'''

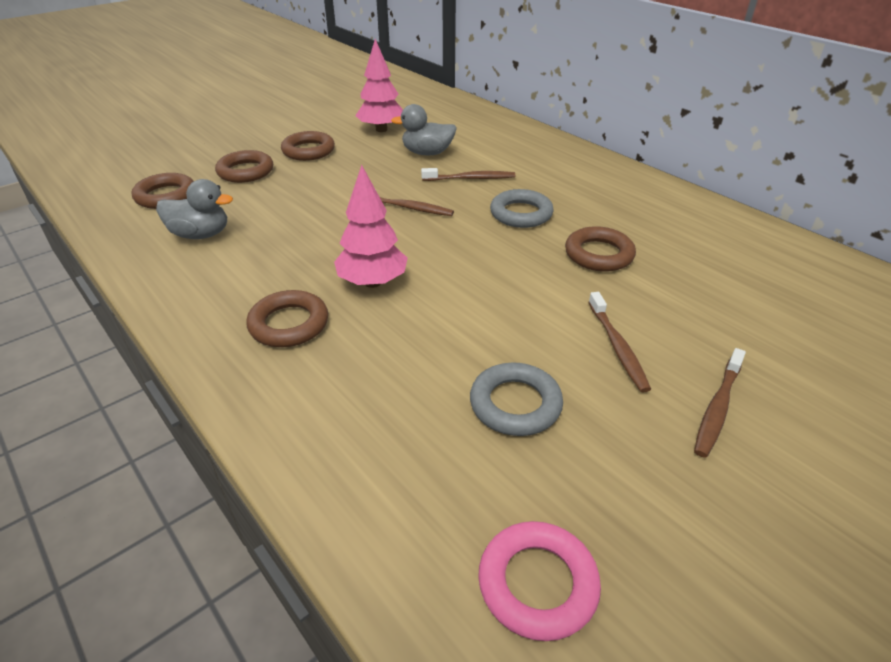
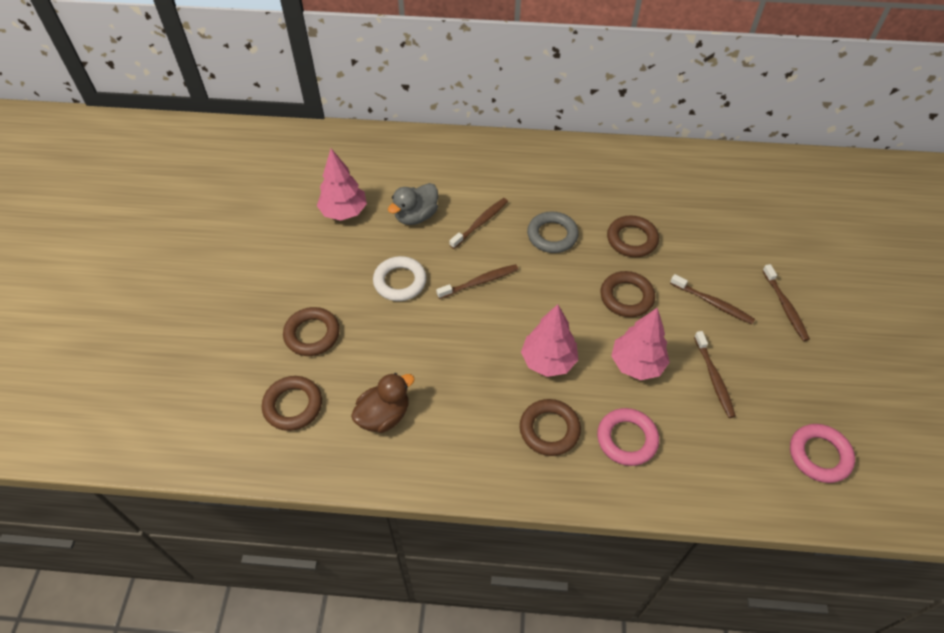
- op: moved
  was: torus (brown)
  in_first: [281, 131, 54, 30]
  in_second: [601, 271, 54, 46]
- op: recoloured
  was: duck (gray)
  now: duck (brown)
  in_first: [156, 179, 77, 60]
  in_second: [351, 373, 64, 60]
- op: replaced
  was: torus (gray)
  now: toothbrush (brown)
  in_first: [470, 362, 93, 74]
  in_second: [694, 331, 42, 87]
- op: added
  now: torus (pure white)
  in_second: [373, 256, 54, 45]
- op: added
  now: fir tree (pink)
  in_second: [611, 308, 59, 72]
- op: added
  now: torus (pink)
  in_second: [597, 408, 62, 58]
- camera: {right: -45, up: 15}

'''

Extract every line of the records above that contains the word "torus".

  was: torus (brown)
  was: torus (gray)
  now: torus (pure white)
  now: torus (pink)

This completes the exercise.